# [The problem]
Copy the records from the first line through the line holding "cyan circle at (13, 173): moved 13 px right", inclusive, and replace "moved" with "shifted" while leaving everything else unchanged.

# [Material for this task]
☆ ☆ ☆

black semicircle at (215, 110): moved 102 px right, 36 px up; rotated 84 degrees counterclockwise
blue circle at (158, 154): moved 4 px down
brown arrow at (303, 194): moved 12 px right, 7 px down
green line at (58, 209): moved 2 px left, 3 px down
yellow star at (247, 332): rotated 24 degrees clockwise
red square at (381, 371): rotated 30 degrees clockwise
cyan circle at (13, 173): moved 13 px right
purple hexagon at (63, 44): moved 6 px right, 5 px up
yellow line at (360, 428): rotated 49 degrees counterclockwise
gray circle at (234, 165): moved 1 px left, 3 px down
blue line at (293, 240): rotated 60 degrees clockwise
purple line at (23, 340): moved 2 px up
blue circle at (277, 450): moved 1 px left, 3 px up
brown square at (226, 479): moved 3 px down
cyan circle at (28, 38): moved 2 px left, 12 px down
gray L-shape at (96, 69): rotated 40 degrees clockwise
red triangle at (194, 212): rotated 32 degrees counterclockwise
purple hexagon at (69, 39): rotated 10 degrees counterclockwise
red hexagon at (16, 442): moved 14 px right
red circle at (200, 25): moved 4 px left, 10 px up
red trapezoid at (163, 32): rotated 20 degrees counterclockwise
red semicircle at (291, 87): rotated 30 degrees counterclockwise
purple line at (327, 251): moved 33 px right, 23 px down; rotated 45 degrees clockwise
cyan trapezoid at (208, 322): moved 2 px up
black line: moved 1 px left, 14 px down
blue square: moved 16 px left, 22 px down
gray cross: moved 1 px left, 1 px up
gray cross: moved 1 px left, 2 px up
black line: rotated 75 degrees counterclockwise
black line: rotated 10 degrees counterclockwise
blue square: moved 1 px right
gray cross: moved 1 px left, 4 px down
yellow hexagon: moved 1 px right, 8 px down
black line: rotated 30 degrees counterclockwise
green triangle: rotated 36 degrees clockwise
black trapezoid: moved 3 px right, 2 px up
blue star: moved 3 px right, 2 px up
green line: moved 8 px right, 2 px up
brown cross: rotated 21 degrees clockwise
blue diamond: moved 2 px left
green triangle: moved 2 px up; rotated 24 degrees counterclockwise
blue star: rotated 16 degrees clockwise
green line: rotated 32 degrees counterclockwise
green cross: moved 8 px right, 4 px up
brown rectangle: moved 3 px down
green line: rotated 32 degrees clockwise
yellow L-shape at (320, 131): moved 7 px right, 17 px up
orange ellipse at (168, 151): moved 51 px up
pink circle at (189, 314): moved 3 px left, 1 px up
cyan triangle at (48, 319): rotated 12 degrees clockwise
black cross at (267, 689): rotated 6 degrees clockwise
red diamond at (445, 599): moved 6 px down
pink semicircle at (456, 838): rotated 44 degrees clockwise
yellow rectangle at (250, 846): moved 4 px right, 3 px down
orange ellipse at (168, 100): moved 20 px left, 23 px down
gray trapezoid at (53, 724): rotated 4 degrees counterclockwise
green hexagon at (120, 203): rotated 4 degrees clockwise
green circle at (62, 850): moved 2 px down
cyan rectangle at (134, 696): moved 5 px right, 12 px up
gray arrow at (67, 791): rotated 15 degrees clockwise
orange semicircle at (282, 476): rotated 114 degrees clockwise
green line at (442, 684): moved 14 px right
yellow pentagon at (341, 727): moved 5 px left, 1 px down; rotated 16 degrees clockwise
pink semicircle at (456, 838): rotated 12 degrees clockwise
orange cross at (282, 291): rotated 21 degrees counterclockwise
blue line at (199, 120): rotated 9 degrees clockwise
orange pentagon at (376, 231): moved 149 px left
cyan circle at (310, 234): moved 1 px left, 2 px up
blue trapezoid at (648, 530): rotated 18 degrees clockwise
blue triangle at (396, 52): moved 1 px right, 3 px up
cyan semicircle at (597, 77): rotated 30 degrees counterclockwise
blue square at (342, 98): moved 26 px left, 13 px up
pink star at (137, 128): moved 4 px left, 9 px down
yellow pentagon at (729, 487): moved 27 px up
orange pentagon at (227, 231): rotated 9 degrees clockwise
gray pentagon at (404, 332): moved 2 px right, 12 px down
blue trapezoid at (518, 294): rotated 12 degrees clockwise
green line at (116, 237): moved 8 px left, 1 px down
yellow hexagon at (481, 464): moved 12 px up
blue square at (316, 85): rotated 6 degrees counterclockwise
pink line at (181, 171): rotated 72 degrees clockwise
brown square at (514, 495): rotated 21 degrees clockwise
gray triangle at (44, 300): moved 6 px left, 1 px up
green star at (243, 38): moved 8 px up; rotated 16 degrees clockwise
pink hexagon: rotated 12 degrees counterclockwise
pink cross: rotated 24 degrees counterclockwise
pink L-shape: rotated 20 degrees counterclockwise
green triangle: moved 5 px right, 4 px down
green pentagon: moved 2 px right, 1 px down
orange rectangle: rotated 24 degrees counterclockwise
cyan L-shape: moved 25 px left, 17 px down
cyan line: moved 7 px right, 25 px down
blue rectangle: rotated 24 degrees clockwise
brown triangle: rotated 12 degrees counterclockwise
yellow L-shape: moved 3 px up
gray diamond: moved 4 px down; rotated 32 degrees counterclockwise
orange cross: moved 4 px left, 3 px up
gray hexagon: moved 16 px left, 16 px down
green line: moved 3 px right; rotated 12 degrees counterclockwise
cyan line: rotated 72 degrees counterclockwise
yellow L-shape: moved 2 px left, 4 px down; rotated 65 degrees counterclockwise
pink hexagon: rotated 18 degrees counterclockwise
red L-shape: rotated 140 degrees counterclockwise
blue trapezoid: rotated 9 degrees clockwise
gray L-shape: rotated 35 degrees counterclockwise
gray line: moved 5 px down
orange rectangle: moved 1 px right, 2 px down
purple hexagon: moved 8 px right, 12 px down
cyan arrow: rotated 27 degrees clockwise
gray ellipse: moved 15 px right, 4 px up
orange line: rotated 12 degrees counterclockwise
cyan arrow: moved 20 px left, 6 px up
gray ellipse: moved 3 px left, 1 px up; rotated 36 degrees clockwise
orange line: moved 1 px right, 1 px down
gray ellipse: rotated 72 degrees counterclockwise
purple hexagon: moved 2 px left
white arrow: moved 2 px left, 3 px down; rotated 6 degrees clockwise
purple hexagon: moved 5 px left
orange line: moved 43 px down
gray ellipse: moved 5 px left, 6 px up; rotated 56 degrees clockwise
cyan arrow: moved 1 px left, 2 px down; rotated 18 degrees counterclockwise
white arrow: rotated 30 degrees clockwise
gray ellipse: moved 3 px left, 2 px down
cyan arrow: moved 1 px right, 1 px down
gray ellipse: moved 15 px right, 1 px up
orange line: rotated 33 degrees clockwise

☆ ☆ ☆

# [Correct response]
black semicircle at (215, 110): shifted 102 px right, 36 px up; rotated 84 degrees counterclockwise
blue circle at (158, 154): shifted 4 px down
brown arrow at (303, 194): shifted 12 px right, 7 px down
green line at (58, 209): shifted 2 px left, 3 px down
yellow star at (247, 332): rotated 24 degrees clockwise
red square at (381, 371): rotated 30 degrees clockwise
cyan circle at (13, 173): shifted 13 px right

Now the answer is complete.